Your instructions: Output the lines below from the one containing "lime brick A6:A7" through the end of the listing, inclusive, exactly as they appear, and nothing further.

Provided data:
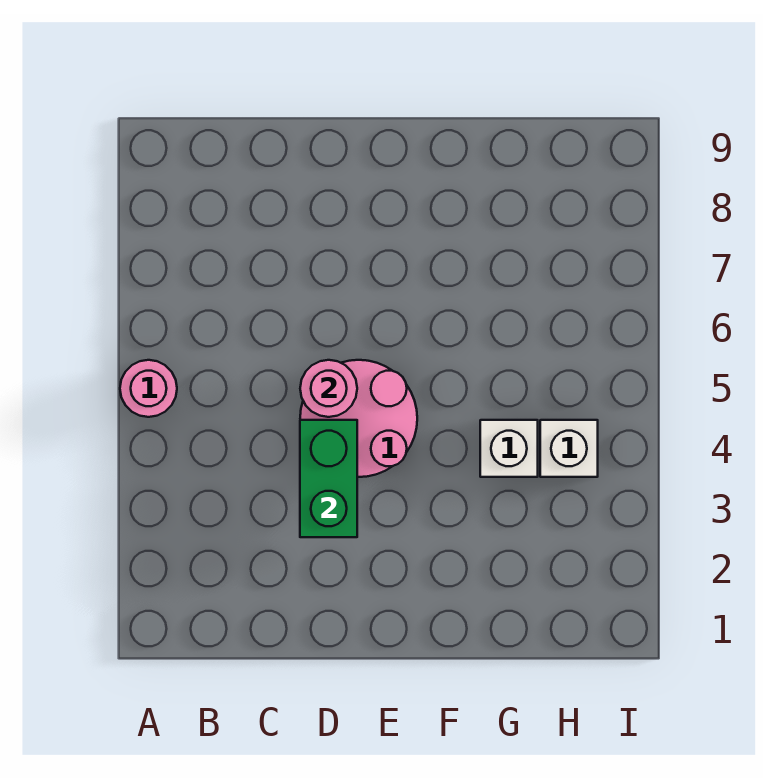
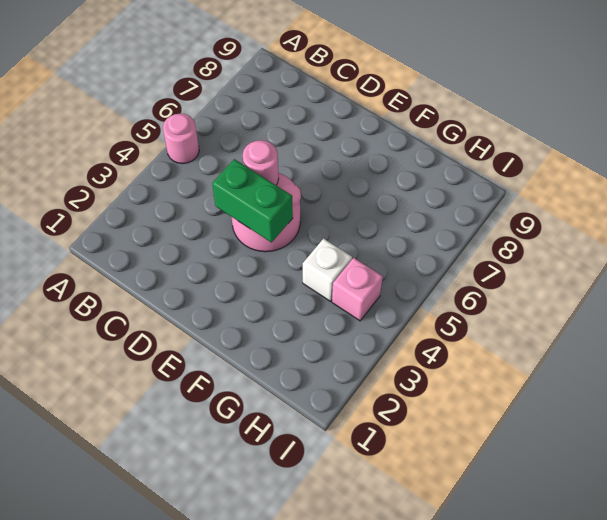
green brick D3:D4 level 2 -> green brick D4:E4 level 2
white brick H4 level 1 -> pink brick H4 level 1

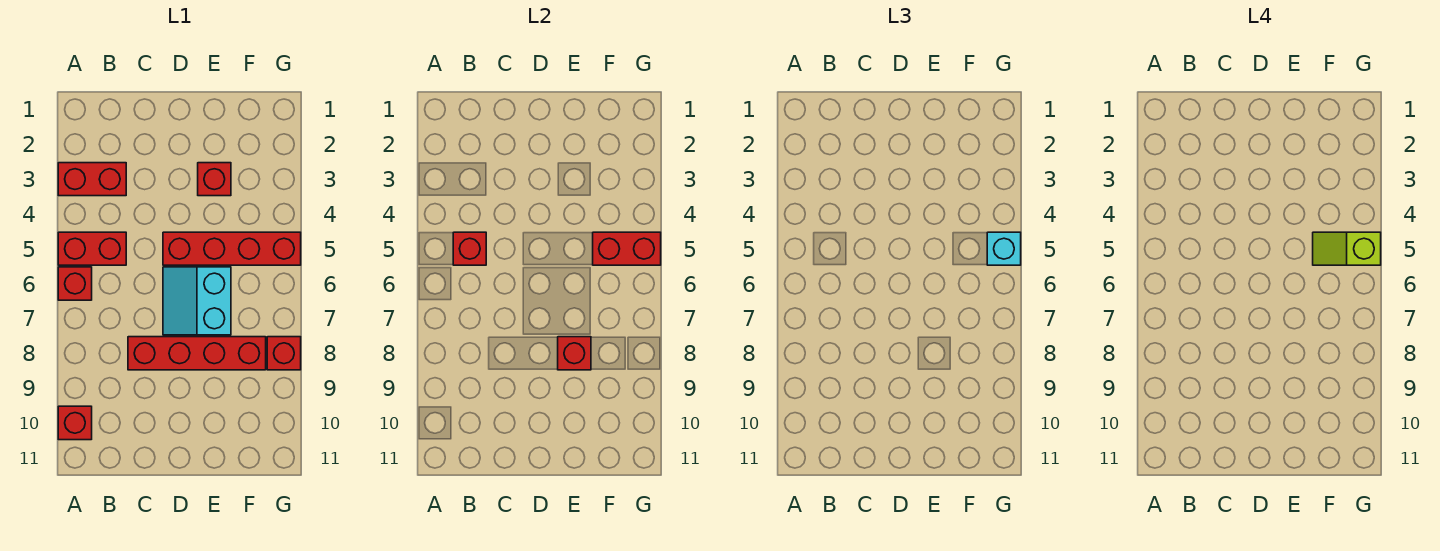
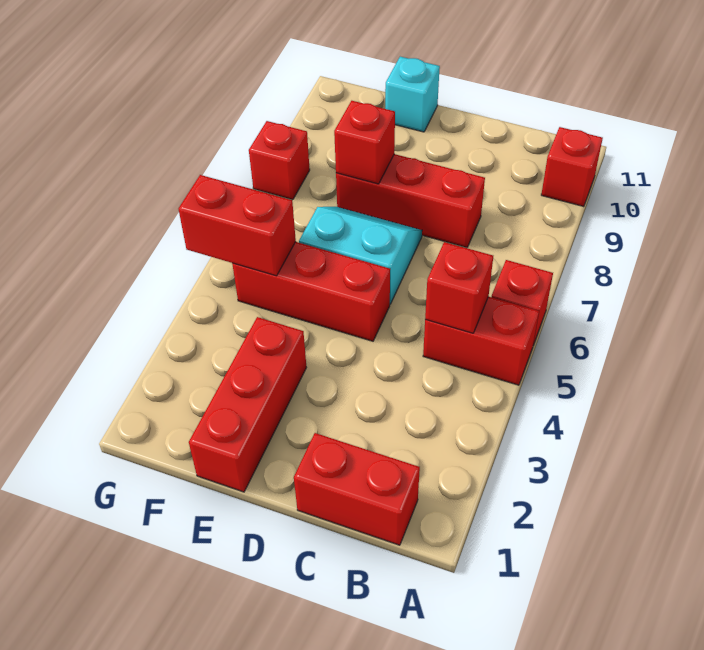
red brick A3:B3 level 1 -> red brick B1:C1 level 1
red brick C8:F8 level 1 -> red brick C8:E8 level 1
red brick D5:G5 level 1 -> red brick D5:F5 level 1
cyan slope D6:E7 level 1 top E -> cyan slope D6:E7 level 1 top 6
red brick E3 level 1 -> red brick E1:E3 level 1
lime slope F5:G5 level 4 top G -> none
cyan brick G5 level 3 -> cyan brick E11 level 1

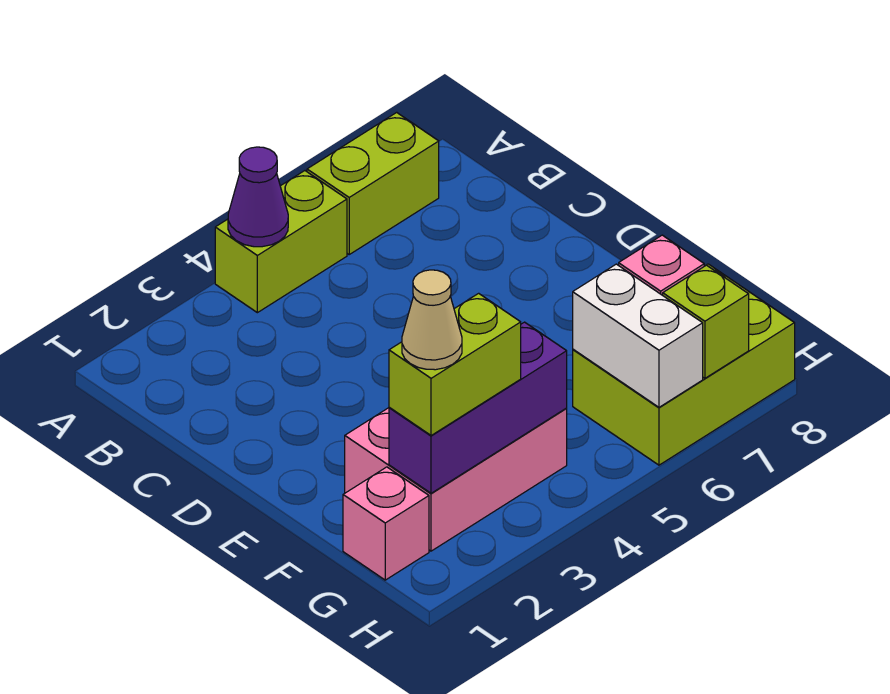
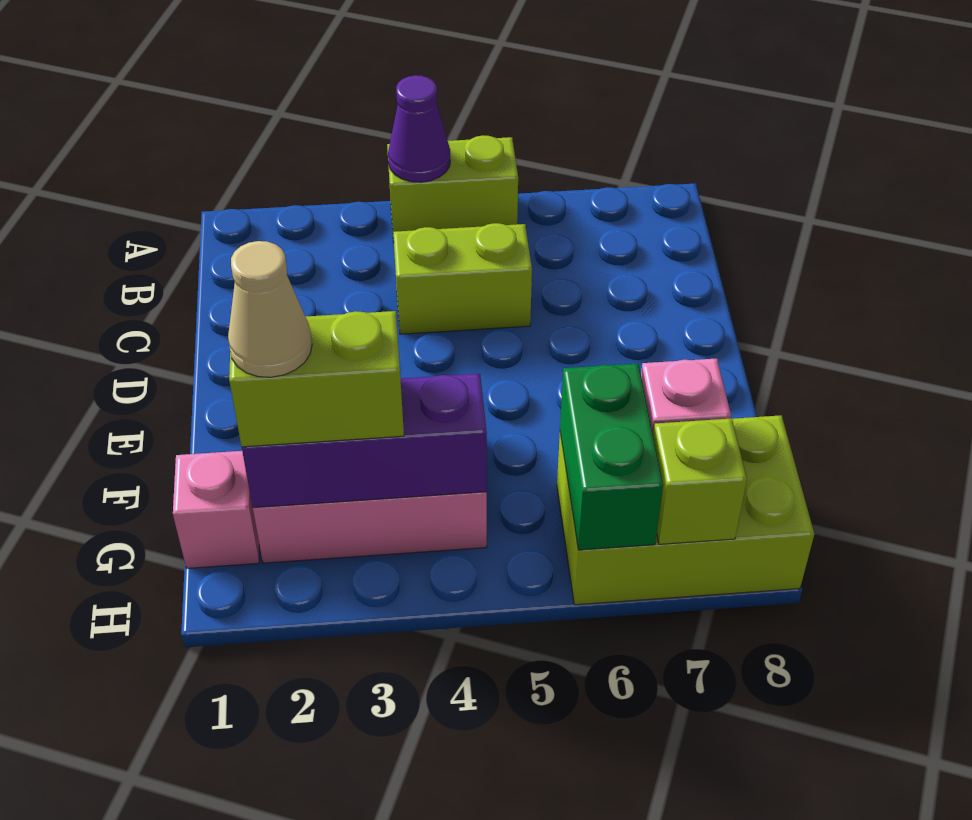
lime brick A6:A7 level 1 -> lime brick C4:C5 level 1
white brick G6:H6 level 2 -> green brick G6:H6 level 2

Result of the exercise:
lime brick A6:A7 level 1 -> lime brick C4:C5 level 1
white brick G6:H6 level 2 -> green brick G6:H6 level 2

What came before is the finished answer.